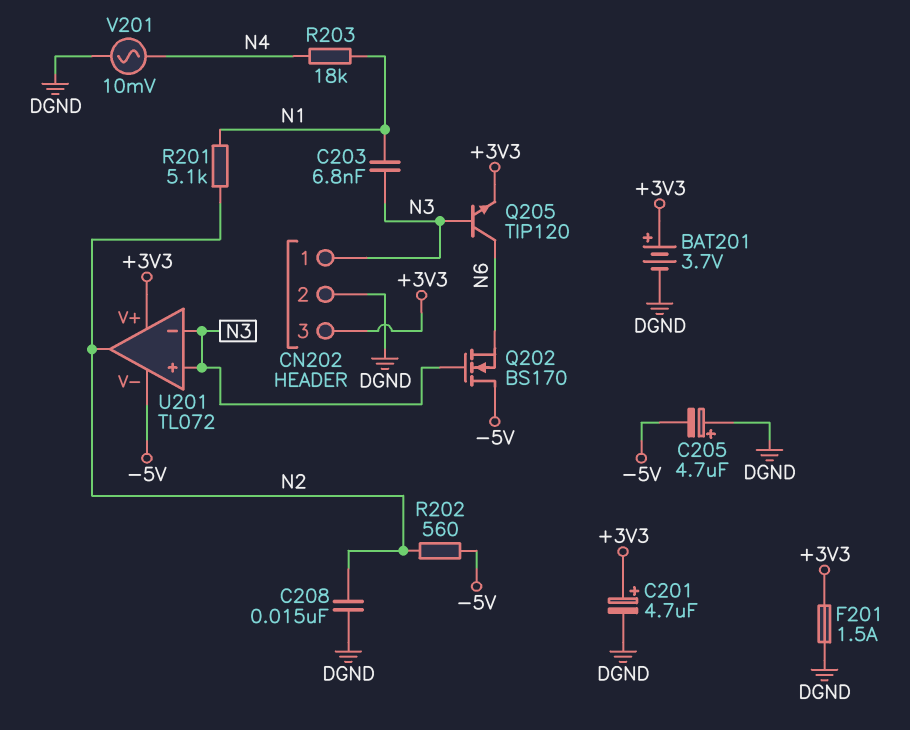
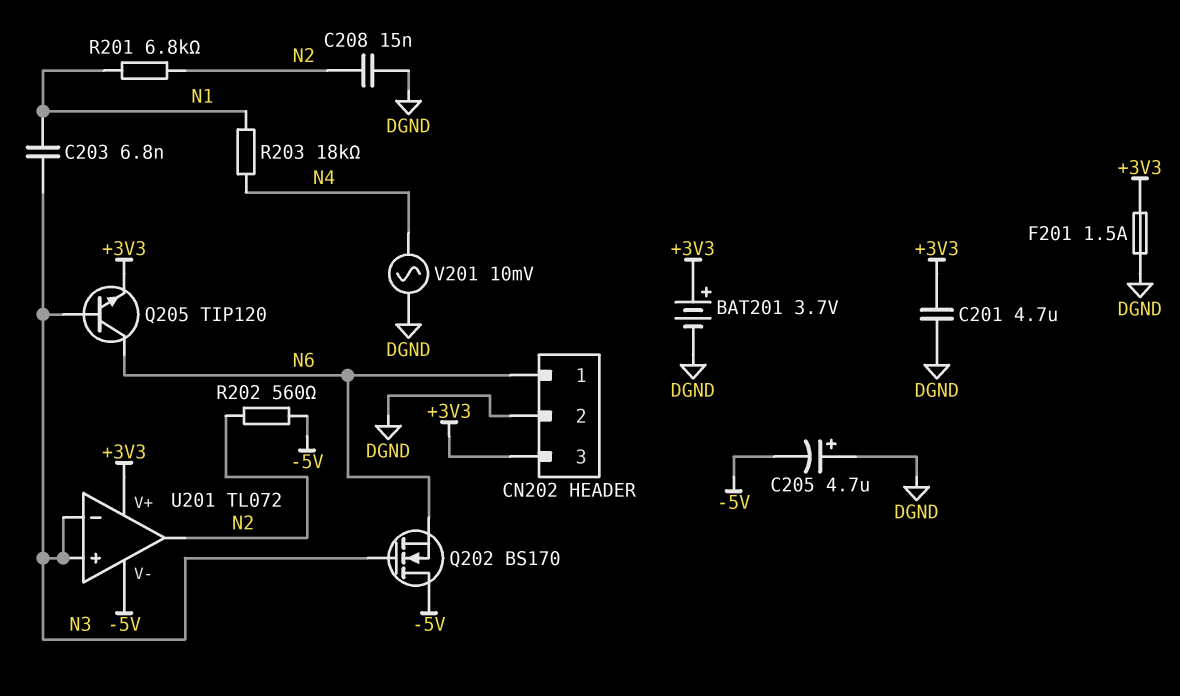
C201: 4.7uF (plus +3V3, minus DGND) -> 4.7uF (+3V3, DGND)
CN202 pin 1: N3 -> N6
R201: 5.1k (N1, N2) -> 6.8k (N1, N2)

...

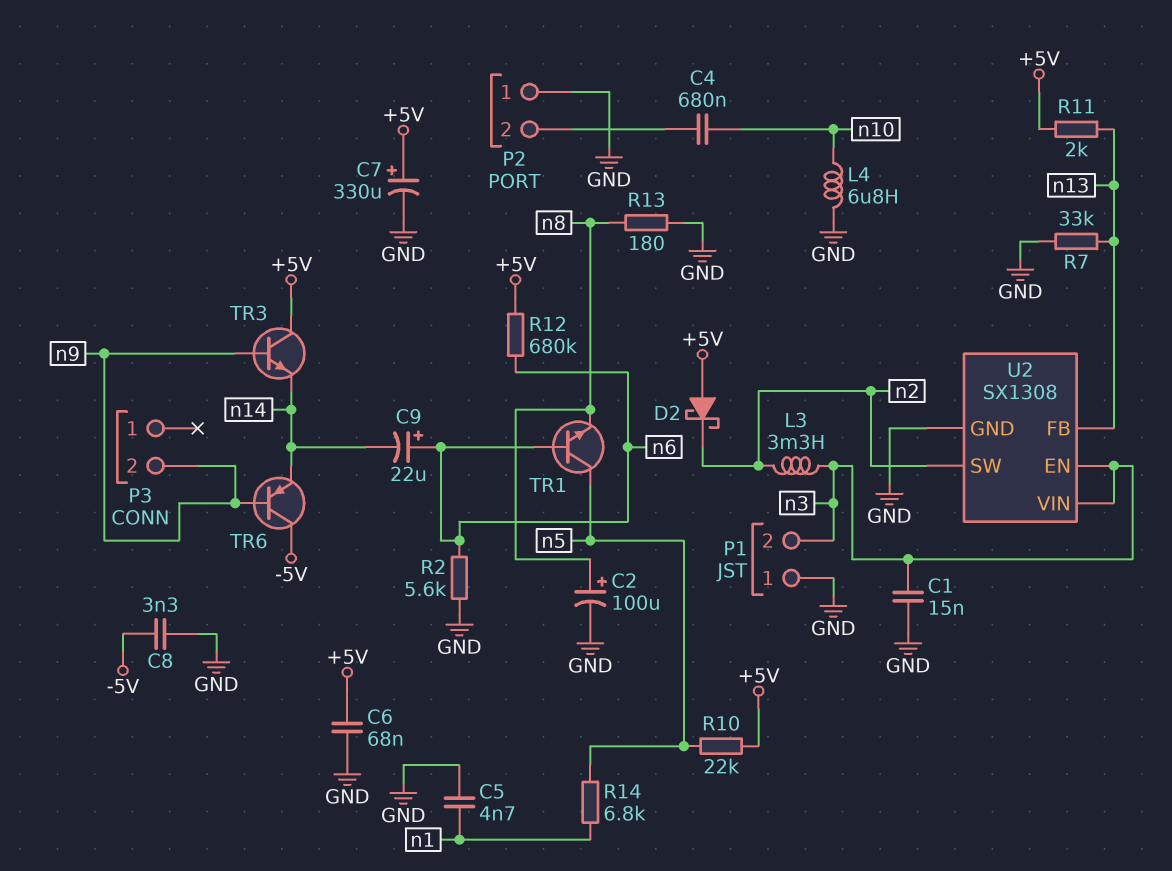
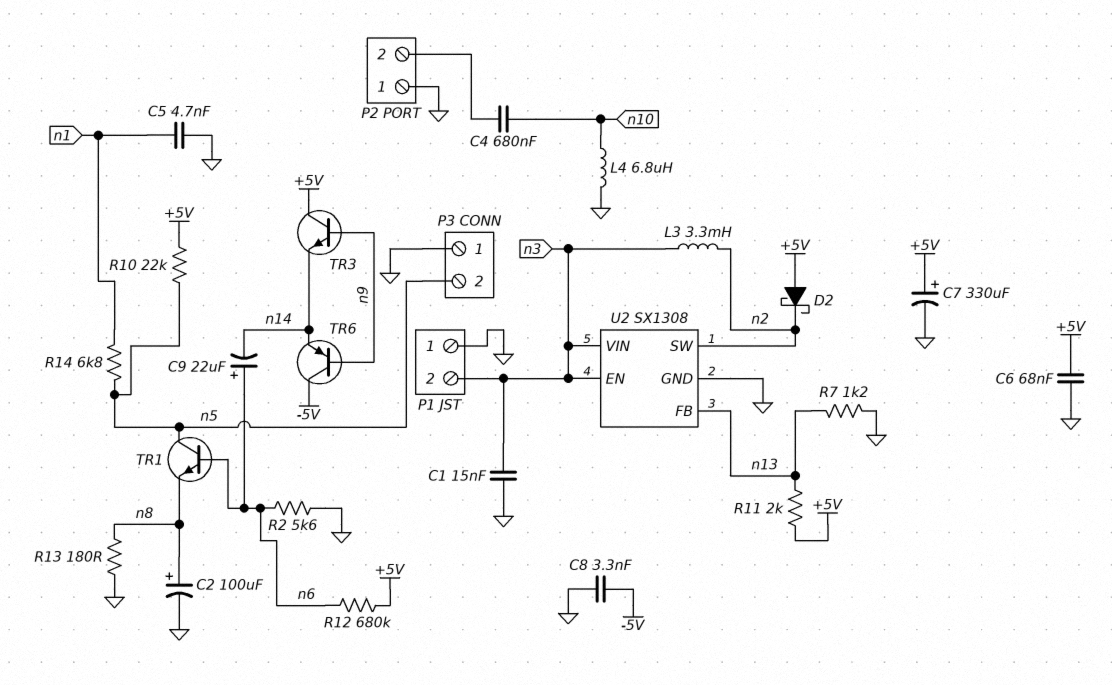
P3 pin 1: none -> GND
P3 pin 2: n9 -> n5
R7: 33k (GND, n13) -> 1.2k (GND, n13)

# What the exercise asks
Once you find the line with "C201: 4.7uF (plus" above, print it and every line after it up to and including the line with "R201: 5.1k (N1, N2) -> 6.8k (N1, N2)", exactly as written and nothing else.

# Solved exercise
C201: 4.7uF (plus +3V3, minus DGND) -> 4.7uF (+3V3, DGND)
CN202 pin 1: N3 -> N6
R201: 5.1k (N1, N2) -> 6.8k (N1, N2)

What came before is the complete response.